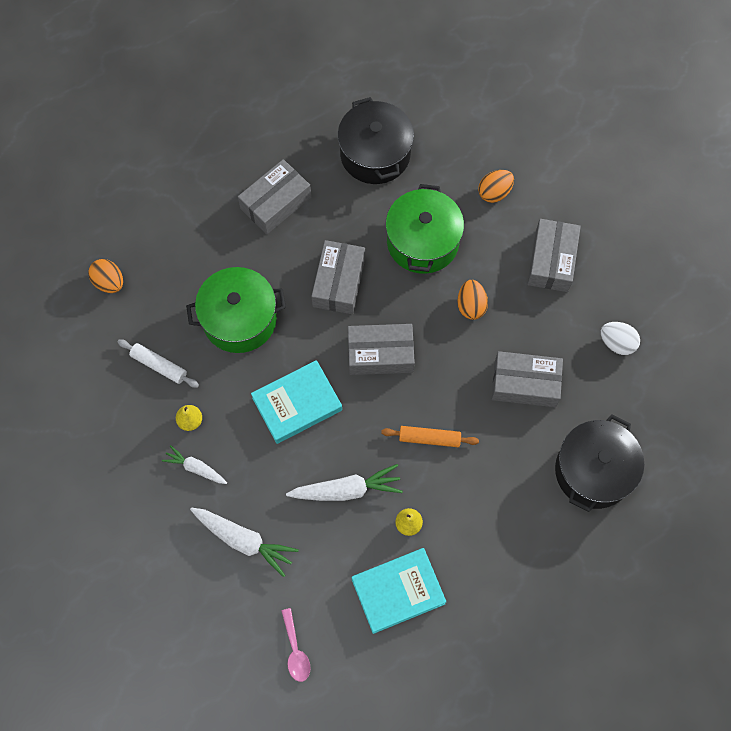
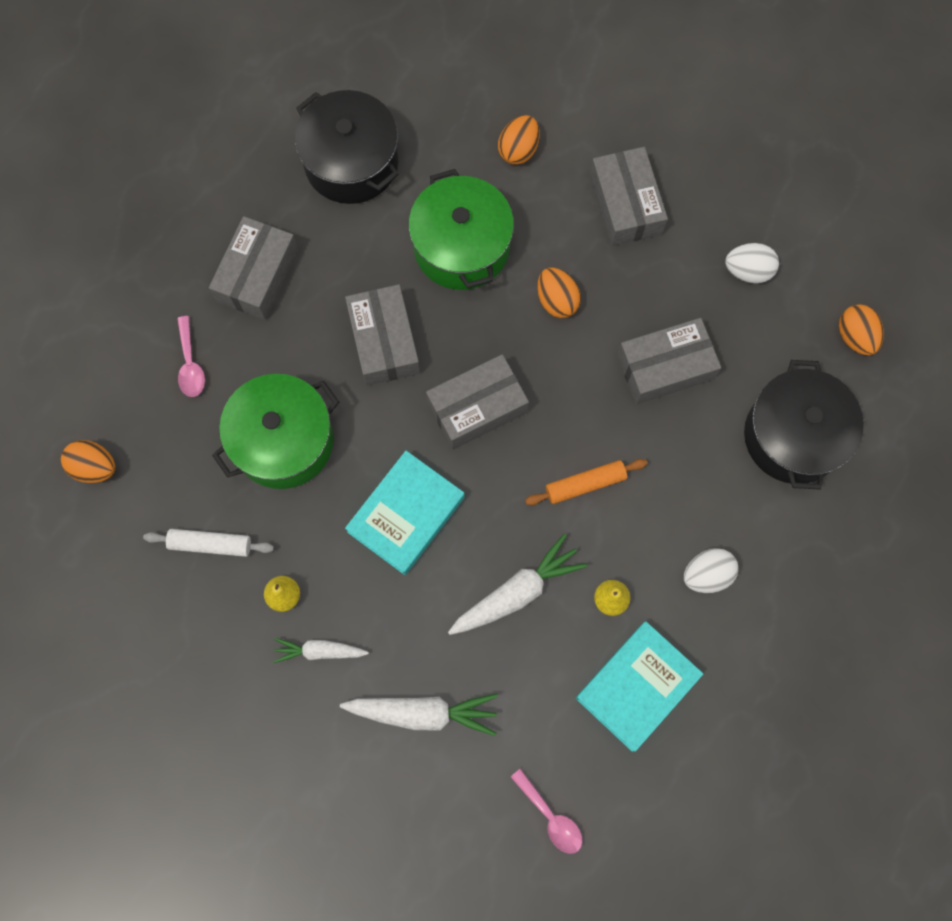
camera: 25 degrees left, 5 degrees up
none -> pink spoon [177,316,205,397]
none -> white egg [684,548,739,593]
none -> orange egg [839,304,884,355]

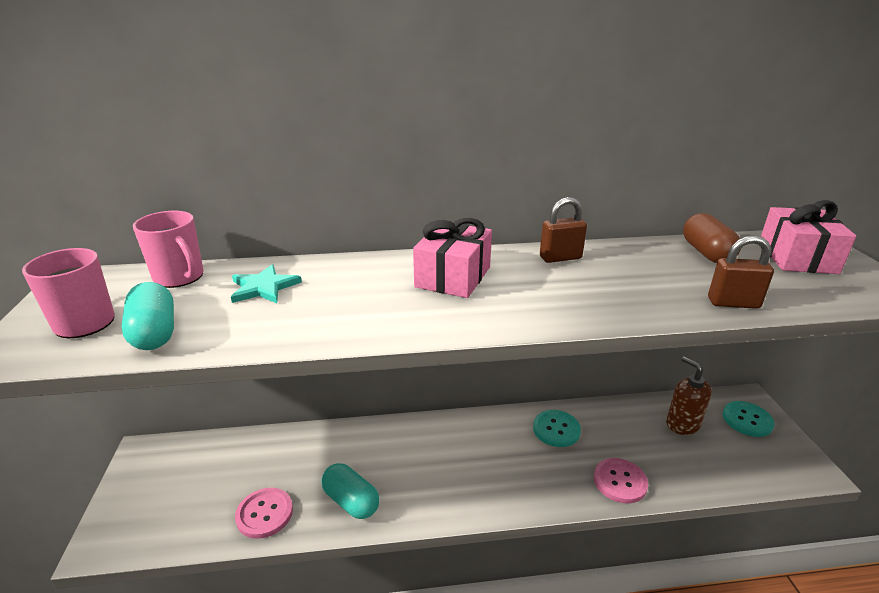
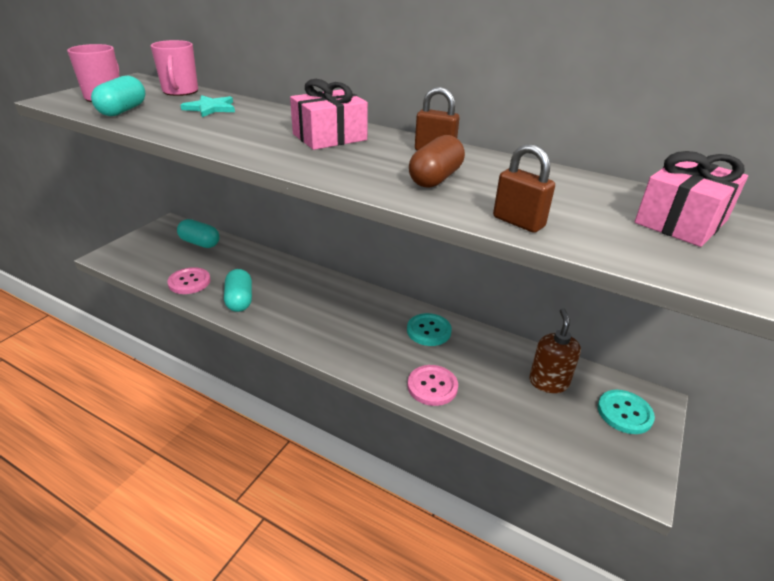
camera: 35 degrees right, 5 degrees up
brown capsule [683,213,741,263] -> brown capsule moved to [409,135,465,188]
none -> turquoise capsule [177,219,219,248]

------------------------------------------------------------------------

An exact copy of the lines from the one with "none -> white egg [684,548,739,593]" through the end of the entries above, both included, is the whole answer. It contains no pictures.

§ **Task solution**:
none -> white egg [684,548,739,593]
none -> orange egg [839,304,884,355]

camera: 35 degrees right, 5 degrees up
brown capsule [683,213,741,263] -> brown capsule moved to [409,135,465,188]
none -> turquoise capsule [177,219,219,248]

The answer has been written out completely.